:: Aim of the exercise ::
Pick out every line in the material below that contains the string "shown", and copy each of those lines in full.

— begin Extracted data —

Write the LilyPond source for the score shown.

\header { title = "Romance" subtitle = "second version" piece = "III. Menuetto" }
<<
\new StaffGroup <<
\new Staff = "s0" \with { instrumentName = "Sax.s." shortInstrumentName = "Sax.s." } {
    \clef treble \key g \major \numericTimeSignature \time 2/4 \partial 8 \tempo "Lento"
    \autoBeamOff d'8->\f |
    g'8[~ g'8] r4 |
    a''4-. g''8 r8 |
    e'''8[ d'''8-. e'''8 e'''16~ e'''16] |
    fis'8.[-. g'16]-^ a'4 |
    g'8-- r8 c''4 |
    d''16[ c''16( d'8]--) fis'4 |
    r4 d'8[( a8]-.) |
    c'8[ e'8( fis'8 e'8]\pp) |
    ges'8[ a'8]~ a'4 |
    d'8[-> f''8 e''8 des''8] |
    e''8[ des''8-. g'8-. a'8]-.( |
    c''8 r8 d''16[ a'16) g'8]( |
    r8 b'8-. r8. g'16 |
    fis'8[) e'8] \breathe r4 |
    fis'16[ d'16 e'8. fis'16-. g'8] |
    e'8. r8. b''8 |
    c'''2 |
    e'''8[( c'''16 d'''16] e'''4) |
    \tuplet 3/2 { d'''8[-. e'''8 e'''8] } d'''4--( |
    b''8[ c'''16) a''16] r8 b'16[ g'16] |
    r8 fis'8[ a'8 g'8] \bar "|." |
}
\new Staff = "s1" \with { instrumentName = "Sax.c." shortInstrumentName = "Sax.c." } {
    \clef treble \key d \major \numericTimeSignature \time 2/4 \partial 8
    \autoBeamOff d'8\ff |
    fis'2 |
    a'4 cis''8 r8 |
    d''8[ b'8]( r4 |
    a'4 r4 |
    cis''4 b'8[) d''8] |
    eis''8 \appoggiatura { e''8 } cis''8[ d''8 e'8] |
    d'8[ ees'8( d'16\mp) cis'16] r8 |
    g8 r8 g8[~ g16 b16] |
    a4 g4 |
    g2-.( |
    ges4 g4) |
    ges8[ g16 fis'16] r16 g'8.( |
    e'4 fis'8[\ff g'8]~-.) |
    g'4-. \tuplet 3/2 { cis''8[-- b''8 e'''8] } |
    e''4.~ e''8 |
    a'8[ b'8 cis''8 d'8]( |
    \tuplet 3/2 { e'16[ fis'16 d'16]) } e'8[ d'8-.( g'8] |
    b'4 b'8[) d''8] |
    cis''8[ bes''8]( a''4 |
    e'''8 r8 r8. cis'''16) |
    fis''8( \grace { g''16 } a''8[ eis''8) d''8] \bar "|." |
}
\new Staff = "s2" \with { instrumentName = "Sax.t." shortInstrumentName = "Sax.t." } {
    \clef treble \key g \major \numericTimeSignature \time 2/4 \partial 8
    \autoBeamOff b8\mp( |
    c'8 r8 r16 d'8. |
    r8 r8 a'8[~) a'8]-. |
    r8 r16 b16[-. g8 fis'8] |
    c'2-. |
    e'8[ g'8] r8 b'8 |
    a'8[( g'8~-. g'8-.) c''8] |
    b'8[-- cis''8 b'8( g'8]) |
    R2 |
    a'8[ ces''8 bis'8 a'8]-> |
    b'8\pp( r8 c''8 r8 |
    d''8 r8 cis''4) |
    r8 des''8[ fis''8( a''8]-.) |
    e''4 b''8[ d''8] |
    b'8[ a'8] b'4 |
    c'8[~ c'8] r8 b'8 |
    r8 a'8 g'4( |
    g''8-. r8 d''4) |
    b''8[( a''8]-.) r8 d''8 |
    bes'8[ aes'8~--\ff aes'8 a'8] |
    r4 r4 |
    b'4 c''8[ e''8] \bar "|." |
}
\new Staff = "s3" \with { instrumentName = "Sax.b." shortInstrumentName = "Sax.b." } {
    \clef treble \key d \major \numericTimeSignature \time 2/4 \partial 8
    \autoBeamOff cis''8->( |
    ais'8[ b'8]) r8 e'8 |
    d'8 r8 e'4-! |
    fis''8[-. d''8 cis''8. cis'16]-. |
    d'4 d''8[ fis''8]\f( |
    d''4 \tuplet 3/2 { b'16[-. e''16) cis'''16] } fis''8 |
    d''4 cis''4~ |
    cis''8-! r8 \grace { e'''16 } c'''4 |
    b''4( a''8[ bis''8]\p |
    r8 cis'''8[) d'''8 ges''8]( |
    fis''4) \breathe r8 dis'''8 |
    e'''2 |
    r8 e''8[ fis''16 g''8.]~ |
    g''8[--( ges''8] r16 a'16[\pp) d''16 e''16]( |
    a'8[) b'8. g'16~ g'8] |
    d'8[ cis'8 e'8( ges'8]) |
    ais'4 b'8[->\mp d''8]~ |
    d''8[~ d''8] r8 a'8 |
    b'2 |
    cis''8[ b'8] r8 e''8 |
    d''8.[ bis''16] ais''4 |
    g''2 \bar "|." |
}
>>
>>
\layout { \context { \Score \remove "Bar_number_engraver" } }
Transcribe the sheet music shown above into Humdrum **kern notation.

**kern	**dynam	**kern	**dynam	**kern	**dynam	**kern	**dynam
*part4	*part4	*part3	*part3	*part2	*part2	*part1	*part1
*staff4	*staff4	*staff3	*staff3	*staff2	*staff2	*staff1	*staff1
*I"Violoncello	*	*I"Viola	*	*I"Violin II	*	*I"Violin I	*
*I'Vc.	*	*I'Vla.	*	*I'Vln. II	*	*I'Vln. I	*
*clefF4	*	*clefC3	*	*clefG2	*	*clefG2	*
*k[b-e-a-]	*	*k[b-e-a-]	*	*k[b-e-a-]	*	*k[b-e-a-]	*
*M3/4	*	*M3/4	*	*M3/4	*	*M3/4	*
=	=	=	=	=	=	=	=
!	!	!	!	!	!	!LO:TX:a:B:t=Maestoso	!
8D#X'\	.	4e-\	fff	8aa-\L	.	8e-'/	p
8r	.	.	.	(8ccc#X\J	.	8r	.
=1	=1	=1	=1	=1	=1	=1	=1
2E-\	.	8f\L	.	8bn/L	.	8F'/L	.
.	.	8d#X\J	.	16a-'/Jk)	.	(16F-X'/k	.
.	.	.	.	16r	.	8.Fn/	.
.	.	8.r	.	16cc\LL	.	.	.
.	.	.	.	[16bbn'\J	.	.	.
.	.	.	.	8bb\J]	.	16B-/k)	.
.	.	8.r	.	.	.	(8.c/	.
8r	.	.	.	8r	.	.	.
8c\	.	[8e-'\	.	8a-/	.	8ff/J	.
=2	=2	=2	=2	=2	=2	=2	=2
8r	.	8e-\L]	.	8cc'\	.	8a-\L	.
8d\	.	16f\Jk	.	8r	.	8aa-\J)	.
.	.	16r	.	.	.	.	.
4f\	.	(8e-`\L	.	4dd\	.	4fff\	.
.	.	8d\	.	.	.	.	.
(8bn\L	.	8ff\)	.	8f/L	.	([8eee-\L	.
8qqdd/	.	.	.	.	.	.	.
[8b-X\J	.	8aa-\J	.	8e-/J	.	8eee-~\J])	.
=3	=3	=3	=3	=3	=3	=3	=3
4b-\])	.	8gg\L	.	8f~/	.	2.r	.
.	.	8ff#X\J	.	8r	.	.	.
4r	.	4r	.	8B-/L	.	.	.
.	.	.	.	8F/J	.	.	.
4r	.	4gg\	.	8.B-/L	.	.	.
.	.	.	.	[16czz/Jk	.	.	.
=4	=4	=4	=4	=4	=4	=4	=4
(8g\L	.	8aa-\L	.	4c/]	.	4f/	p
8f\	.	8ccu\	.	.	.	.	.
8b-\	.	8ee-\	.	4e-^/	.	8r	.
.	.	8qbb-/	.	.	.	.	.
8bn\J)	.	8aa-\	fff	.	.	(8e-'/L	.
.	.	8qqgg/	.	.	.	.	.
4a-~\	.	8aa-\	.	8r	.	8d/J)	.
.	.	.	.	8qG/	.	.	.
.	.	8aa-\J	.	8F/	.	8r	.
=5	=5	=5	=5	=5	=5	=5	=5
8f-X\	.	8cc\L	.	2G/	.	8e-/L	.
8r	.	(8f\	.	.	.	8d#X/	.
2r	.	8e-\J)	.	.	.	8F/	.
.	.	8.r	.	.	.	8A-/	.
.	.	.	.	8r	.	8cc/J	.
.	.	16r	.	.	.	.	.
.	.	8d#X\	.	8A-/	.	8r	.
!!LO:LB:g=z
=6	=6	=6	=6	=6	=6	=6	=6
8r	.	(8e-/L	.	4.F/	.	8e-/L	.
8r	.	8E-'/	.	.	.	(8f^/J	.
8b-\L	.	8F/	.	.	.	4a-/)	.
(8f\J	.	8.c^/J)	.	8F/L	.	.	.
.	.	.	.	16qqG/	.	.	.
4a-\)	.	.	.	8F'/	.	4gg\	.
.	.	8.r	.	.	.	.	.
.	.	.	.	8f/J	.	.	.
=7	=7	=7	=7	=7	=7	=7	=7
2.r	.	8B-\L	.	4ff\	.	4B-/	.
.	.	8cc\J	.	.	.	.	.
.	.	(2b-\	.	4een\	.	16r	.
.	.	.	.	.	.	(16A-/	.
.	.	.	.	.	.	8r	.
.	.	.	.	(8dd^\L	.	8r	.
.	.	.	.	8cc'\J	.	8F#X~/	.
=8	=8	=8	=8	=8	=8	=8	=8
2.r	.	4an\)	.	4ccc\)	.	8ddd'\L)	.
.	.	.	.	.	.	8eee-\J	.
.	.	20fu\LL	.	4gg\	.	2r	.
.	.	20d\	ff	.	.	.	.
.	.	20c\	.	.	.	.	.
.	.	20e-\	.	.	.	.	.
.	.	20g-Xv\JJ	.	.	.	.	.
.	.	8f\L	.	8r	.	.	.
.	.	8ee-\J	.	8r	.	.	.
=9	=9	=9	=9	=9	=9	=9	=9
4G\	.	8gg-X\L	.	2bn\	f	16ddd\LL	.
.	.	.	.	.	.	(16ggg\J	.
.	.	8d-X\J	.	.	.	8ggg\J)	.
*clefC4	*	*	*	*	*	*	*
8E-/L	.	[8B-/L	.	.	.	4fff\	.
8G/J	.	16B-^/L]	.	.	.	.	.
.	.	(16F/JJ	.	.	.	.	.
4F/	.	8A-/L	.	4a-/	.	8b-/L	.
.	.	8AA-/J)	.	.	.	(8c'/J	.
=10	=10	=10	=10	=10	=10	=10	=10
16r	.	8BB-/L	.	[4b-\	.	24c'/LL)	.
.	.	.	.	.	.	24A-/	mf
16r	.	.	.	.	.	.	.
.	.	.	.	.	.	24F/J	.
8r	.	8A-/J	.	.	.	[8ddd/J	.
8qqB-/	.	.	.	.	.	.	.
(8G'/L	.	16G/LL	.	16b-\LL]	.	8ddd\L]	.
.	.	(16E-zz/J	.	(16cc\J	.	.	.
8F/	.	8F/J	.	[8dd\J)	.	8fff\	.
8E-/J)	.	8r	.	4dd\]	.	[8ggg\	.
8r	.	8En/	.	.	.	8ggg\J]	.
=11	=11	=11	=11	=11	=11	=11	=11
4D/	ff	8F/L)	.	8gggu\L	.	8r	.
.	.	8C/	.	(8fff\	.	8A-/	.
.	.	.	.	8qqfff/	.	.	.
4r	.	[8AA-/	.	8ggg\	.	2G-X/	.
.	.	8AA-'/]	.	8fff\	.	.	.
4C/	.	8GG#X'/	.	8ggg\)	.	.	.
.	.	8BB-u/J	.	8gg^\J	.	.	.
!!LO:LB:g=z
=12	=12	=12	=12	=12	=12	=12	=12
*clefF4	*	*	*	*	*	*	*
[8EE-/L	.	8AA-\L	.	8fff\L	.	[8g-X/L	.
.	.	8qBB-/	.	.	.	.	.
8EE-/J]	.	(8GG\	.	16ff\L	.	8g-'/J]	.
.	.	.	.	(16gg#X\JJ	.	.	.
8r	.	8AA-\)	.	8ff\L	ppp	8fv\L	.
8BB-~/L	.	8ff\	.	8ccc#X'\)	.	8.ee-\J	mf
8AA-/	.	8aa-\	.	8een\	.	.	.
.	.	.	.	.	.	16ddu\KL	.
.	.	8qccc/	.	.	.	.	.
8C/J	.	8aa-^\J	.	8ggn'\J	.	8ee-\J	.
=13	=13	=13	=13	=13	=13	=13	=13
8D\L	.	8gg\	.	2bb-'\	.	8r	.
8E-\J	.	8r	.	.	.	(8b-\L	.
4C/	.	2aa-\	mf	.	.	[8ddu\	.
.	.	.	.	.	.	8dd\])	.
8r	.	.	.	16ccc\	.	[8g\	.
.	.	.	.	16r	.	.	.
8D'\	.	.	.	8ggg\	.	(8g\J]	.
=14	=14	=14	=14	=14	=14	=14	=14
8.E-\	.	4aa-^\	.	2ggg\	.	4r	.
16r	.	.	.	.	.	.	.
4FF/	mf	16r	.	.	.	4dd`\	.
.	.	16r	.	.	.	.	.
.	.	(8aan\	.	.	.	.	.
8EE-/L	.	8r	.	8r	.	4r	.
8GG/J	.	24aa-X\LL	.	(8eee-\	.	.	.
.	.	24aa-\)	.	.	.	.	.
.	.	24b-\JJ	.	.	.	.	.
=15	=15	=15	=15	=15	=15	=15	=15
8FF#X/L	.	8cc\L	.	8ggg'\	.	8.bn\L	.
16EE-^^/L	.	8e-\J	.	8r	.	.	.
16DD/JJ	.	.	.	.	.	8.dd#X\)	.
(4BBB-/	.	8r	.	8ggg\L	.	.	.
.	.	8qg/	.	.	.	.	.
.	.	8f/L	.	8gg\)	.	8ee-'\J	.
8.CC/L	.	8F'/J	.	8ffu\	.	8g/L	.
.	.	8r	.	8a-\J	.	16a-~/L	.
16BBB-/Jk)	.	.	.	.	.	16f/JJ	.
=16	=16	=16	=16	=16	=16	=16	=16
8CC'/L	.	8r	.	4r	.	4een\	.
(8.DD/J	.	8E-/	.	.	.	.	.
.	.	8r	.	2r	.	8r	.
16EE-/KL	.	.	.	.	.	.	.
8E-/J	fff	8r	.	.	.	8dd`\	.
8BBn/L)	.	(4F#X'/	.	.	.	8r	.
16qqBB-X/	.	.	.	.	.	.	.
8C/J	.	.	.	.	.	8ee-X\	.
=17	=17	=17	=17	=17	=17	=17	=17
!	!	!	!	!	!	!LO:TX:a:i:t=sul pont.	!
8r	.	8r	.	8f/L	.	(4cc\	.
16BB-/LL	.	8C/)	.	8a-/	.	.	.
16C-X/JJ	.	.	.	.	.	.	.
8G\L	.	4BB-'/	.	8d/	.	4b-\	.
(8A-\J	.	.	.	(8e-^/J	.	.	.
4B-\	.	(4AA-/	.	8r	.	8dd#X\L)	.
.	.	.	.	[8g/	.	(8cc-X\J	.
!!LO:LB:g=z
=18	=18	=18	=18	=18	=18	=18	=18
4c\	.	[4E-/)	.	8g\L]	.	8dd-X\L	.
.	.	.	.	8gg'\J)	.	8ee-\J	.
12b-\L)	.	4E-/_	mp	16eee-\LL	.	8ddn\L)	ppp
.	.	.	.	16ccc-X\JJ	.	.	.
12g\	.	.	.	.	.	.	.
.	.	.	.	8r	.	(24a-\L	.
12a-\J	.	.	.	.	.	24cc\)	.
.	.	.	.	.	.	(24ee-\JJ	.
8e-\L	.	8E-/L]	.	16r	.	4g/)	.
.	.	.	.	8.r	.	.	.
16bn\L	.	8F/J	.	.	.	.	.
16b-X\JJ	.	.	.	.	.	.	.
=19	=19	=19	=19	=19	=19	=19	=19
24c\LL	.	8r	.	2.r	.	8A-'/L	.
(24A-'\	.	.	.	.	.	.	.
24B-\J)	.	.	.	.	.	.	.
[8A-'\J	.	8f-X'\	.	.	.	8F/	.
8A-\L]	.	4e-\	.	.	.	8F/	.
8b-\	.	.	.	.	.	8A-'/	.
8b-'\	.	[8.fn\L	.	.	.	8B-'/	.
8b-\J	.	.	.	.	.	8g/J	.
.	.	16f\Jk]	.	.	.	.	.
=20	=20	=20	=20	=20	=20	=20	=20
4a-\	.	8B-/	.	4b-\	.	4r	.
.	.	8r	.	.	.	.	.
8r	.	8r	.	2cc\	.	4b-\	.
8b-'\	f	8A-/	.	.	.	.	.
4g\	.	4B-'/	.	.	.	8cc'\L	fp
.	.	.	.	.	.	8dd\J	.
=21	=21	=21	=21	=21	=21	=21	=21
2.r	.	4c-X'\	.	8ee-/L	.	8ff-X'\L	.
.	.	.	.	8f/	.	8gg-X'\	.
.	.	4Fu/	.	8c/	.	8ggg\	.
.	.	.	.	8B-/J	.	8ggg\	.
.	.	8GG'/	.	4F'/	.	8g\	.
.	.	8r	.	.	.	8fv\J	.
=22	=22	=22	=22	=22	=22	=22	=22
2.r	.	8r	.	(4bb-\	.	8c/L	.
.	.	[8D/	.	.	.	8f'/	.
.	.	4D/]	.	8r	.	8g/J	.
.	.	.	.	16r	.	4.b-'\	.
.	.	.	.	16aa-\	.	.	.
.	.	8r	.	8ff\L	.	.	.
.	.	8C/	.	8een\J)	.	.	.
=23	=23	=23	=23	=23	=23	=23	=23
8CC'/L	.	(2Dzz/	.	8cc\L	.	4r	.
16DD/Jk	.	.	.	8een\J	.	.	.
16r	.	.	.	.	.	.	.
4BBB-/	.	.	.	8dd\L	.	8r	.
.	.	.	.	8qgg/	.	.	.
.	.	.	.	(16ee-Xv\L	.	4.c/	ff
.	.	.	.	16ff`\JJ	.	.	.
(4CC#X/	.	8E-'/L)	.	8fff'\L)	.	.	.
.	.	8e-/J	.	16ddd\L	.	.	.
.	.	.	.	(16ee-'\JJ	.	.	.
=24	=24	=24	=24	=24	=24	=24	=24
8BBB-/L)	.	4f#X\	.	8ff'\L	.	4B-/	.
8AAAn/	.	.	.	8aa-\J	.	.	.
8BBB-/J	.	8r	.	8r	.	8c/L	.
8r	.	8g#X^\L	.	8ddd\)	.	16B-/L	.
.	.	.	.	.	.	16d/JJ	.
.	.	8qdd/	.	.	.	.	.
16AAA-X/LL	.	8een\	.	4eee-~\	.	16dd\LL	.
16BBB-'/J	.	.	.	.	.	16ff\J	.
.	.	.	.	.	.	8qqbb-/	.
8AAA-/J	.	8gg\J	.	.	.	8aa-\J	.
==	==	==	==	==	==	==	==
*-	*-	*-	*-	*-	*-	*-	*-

— end Extracted data —

:: Correct output ::
Write the LilyPond source for the score shown.
Transcribe the sheet music shown above into Humdrum **kern notation.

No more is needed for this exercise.